Exercise material:

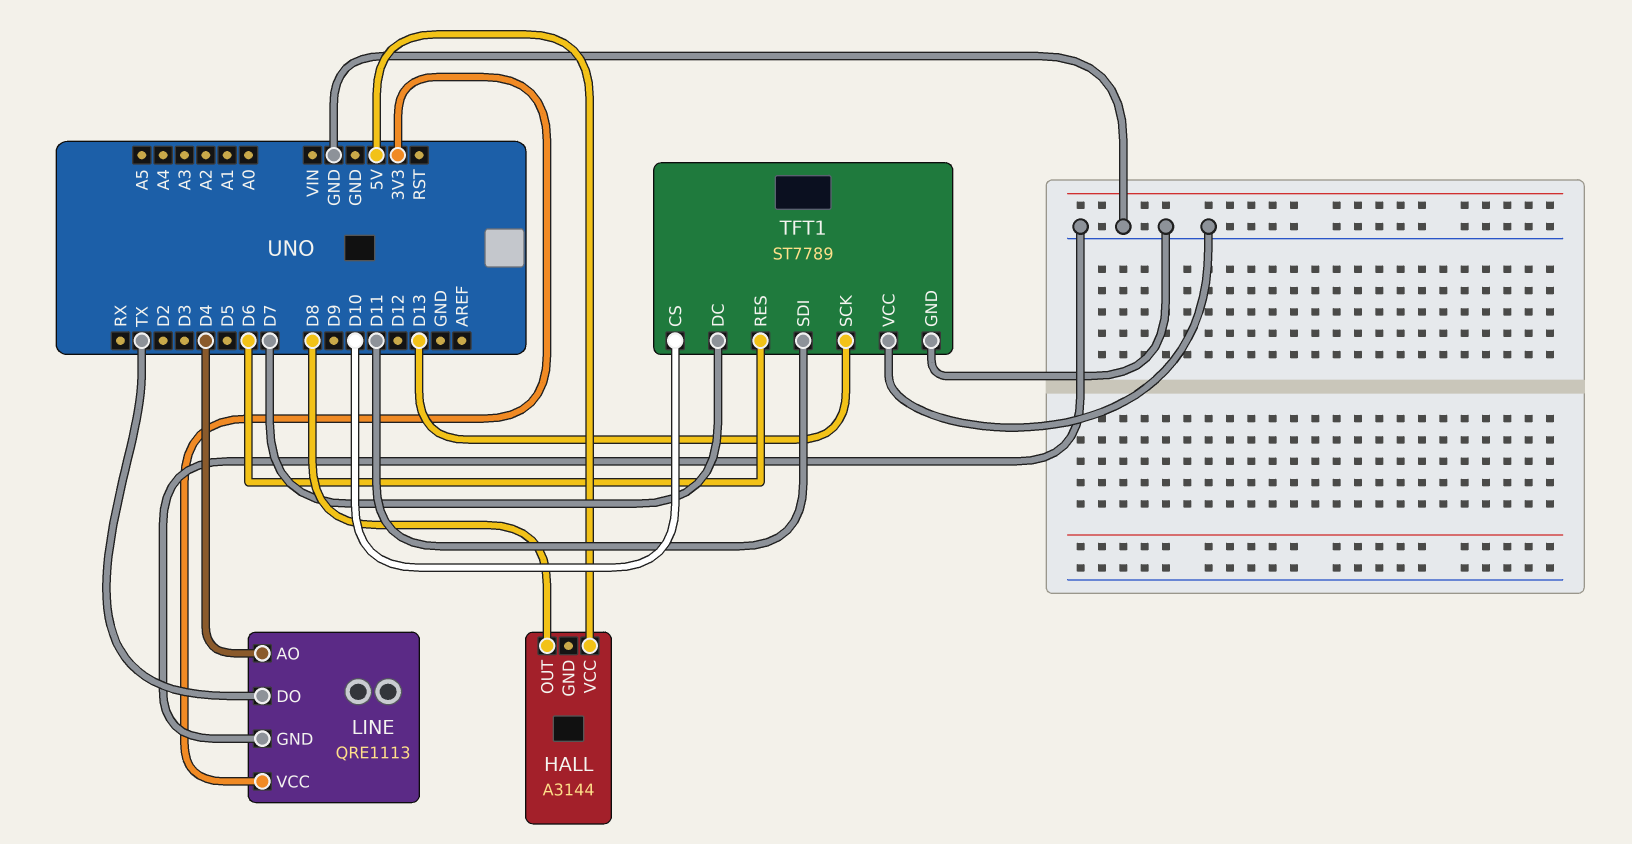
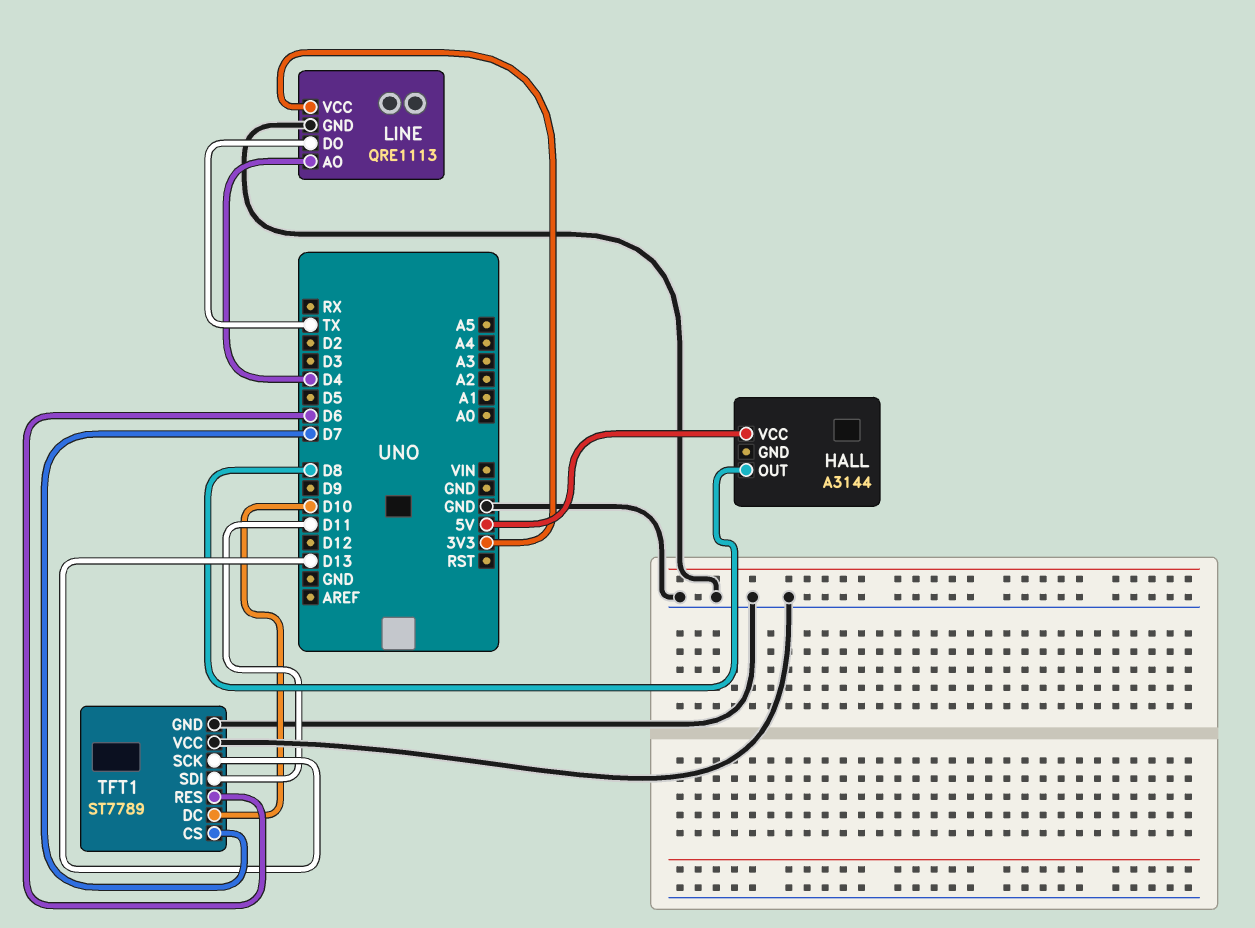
TFT1 pin CS: D10 -> D7
TFT1 pin DC: D7 -> D10

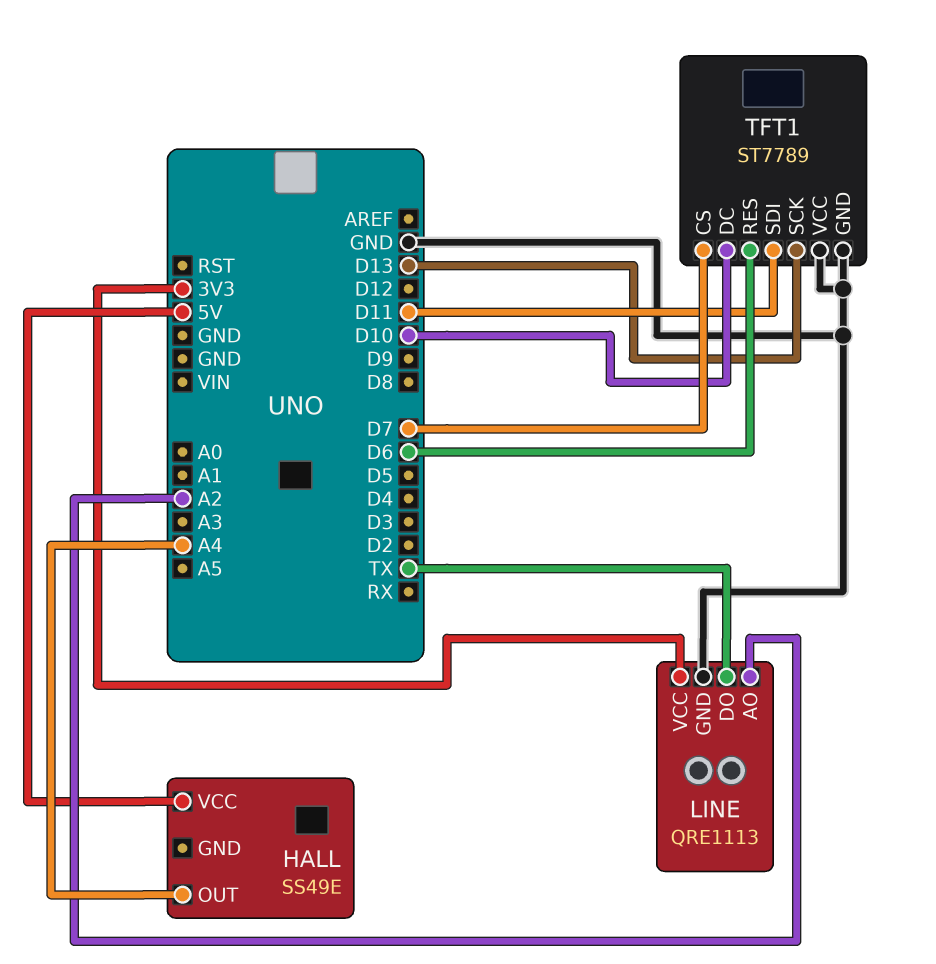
HALL: A3144 -> SS49E
HALL pin OUT: D8 -> A4
LINE pin AO: D4 -> A2

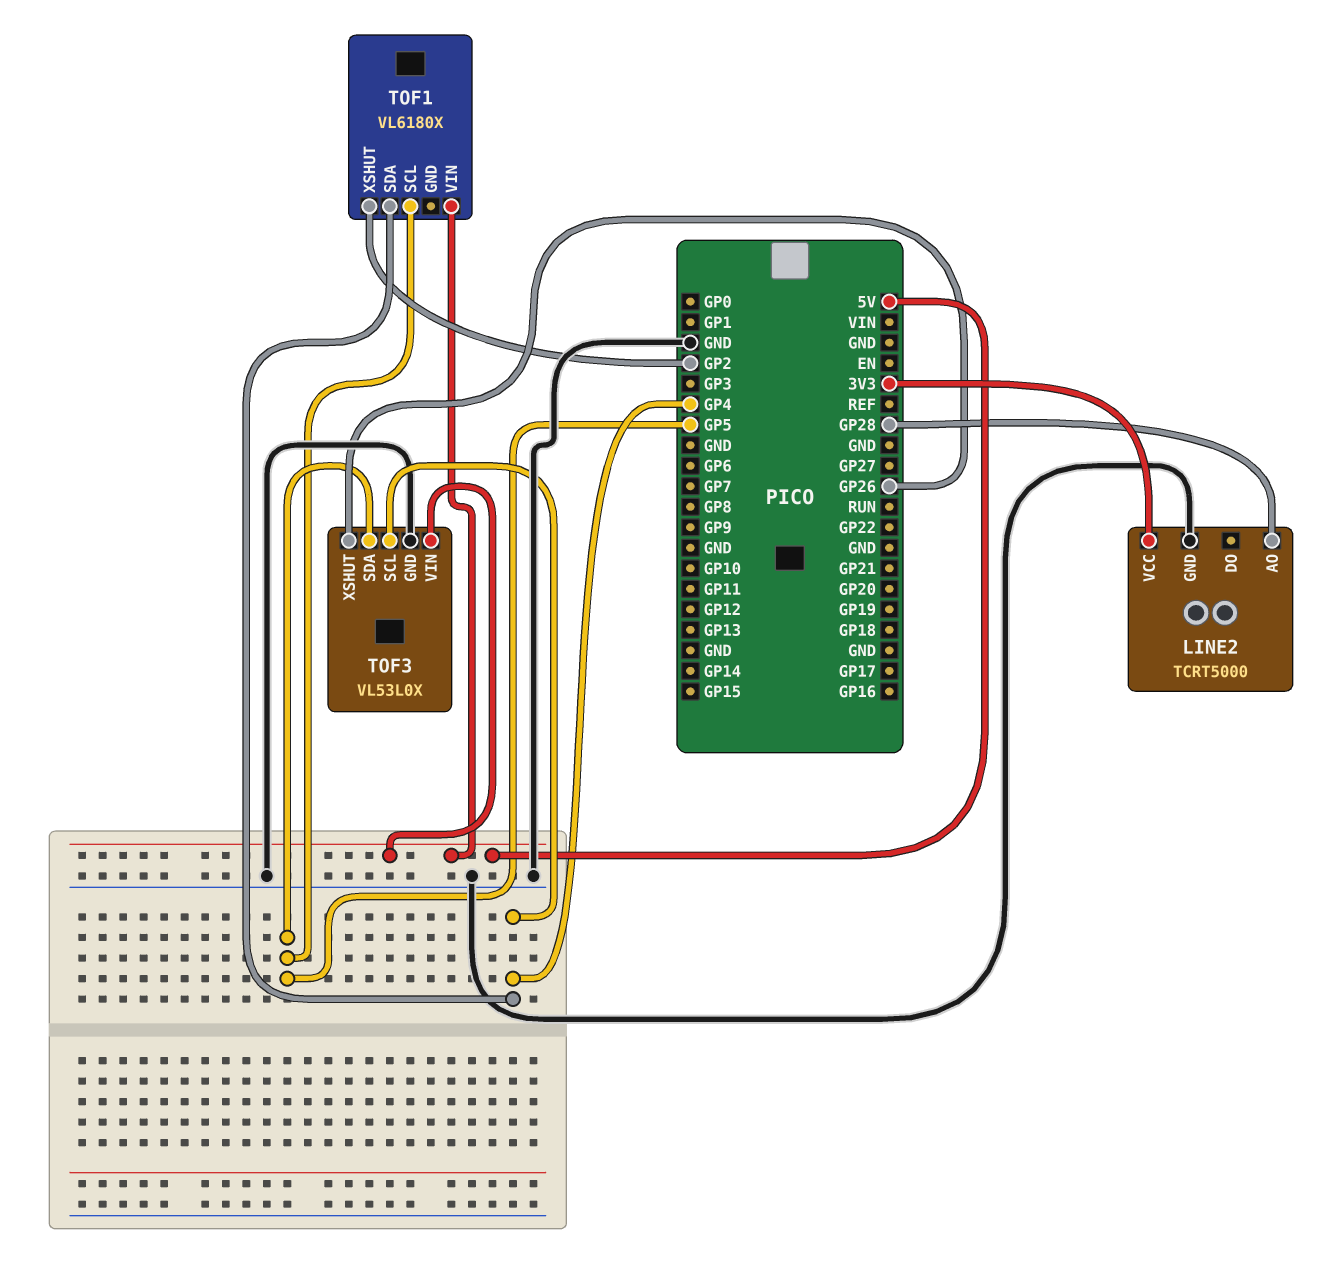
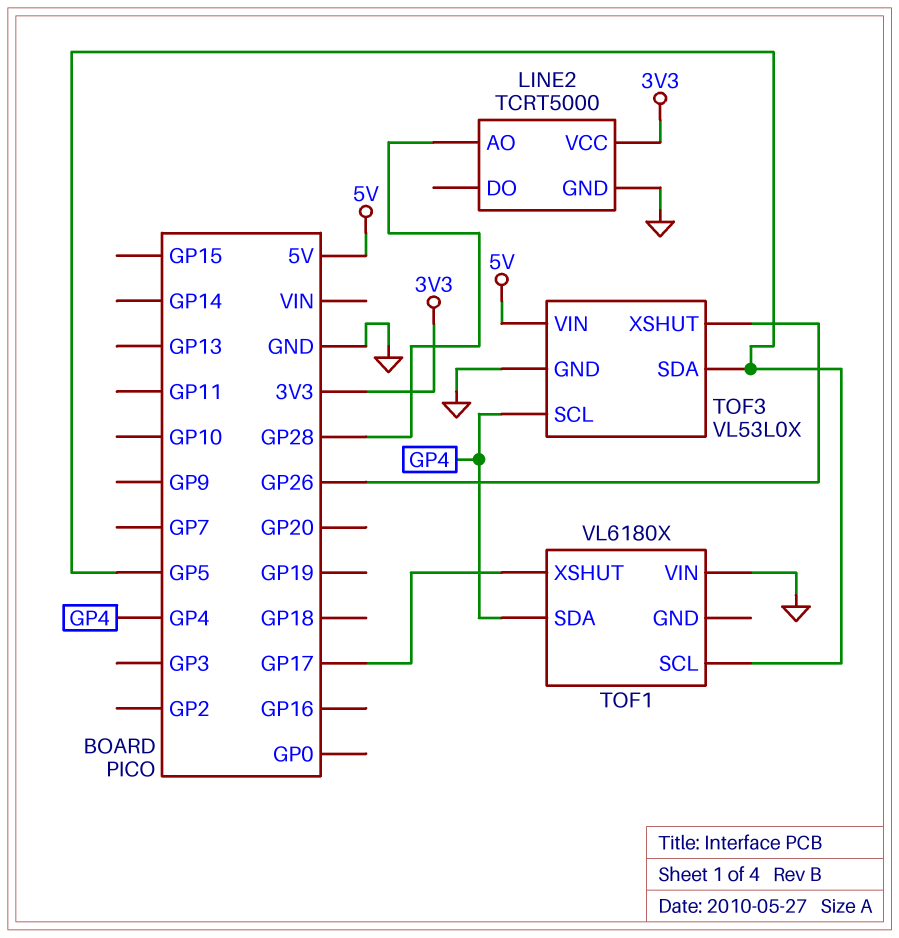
TOF1 pin VIN: 5V -> GND
TOF1 pin XSHUT: GP2 -> GP17

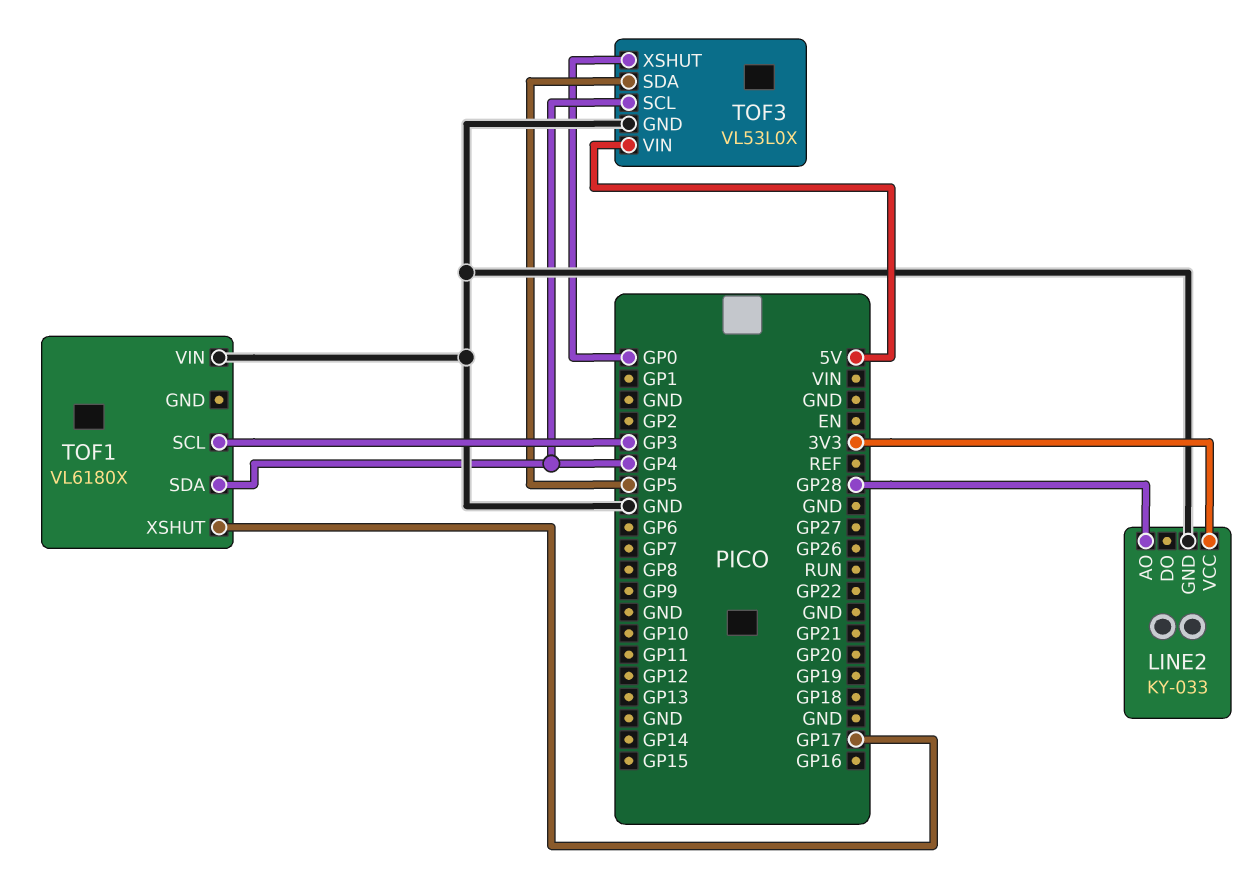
LINE2: TCRT5000 -> KY-033
TOF1 pin SCL: GP5 -> GP3
TOF3 pin XSHUT: GP26 -> GP0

Your instructions: Write out exactly, and nothing more than, the lines of the entries above from the line containing "TOF1 pin VIN: 5V -> GND" through the final line; omit any pictures.

Response:
TOF1 pin VIN: 5V -> GND
TOF1 pin XSHUT: GP2 -> GP17

LINE2: TCRT5000 -> KY-033
TOF1 pin SCL: GP5 -> GP3
TOF3 pin XSHUT: GP26 -> GP0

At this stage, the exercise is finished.